> _Task instructions_
Within the listing below, please copy exactly the lines between the line holding "D103: none -> LED blue (A VA, K LEDK)" and the line holding "S103: switch (+9V, N14) -> button (+9V, N14)", inclusive.

> _Records_
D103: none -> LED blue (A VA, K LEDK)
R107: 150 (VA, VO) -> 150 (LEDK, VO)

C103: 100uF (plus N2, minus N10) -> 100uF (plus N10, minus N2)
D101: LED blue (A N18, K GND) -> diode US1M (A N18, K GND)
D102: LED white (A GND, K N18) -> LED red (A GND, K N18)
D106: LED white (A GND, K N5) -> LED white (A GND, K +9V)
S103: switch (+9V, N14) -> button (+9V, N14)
--
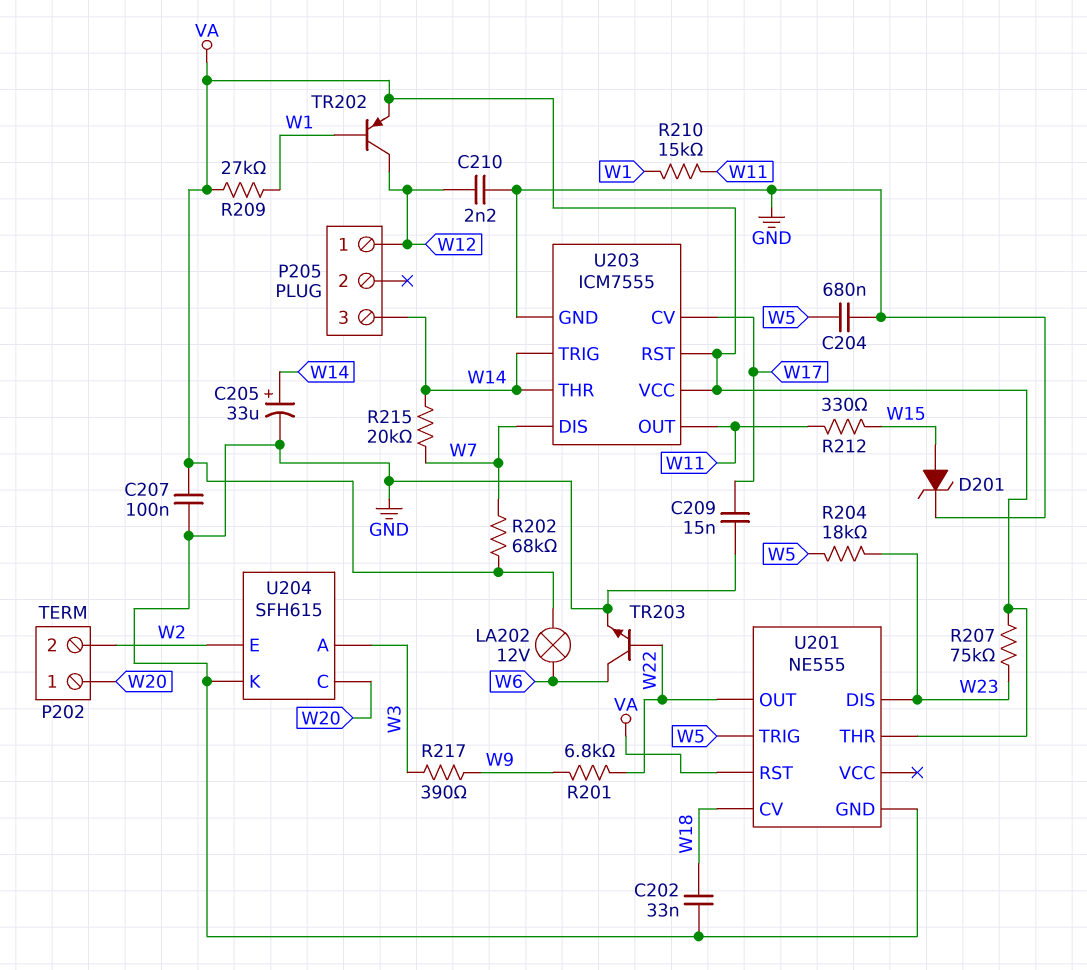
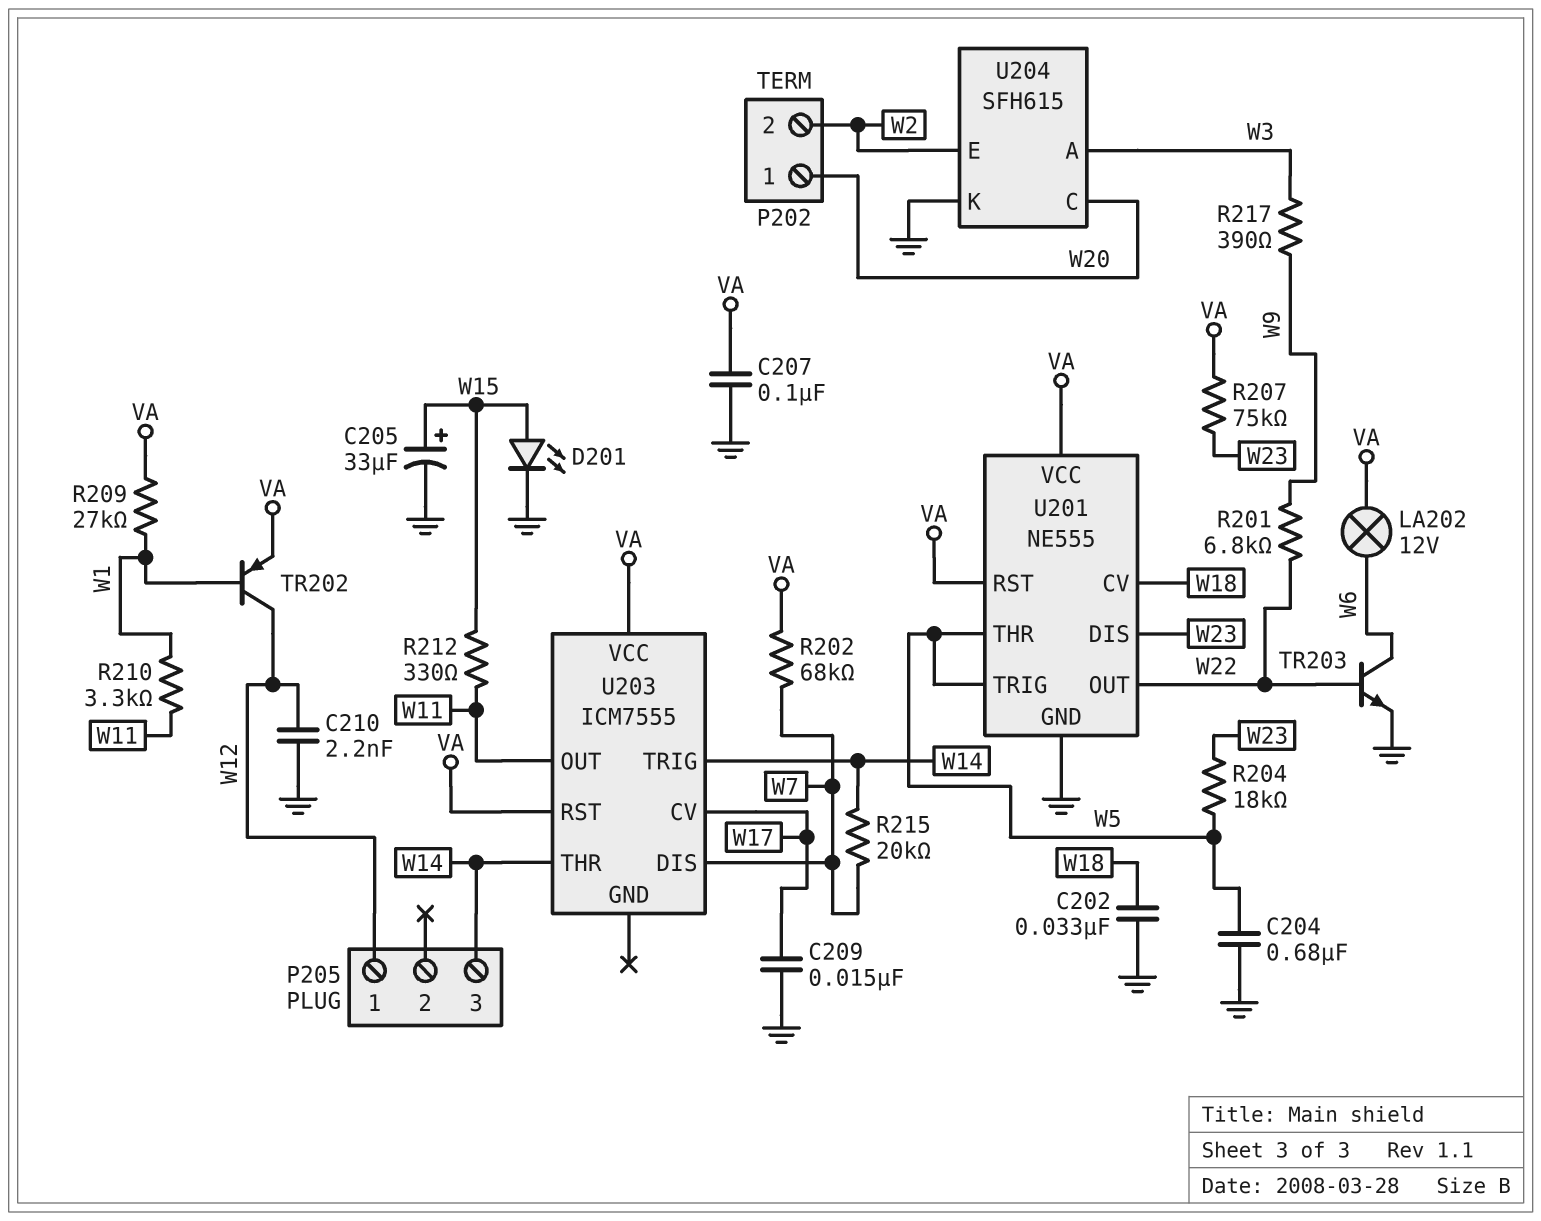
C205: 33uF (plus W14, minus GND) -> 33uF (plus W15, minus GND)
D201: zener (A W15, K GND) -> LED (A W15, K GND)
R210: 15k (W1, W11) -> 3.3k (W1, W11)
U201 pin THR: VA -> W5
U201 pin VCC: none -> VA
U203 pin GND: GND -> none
==
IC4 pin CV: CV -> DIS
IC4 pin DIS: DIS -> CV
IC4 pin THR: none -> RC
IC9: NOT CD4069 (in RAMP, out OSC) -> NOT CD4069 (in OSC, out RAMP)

> _Answer to this problem_
D103: none -> LED blue (A VA, K LEDK)
R107: 150 (VA, VO) -> 150 (LEDK, VO)

C103: 100uF (plus N2, minus N10) -> 100uF (plus N10, minus N2)
D101: LED blue (A N18, K GND) -> diode US1M (A N18, K GND)
D102: LED white (A GND, K N18) -> LED red (A GND, K N18)
D106: LED white (A GND, K N5) -> LED white (A GND, K +9V)
S103: switch (+9V, N14) -> button (+9V, N14)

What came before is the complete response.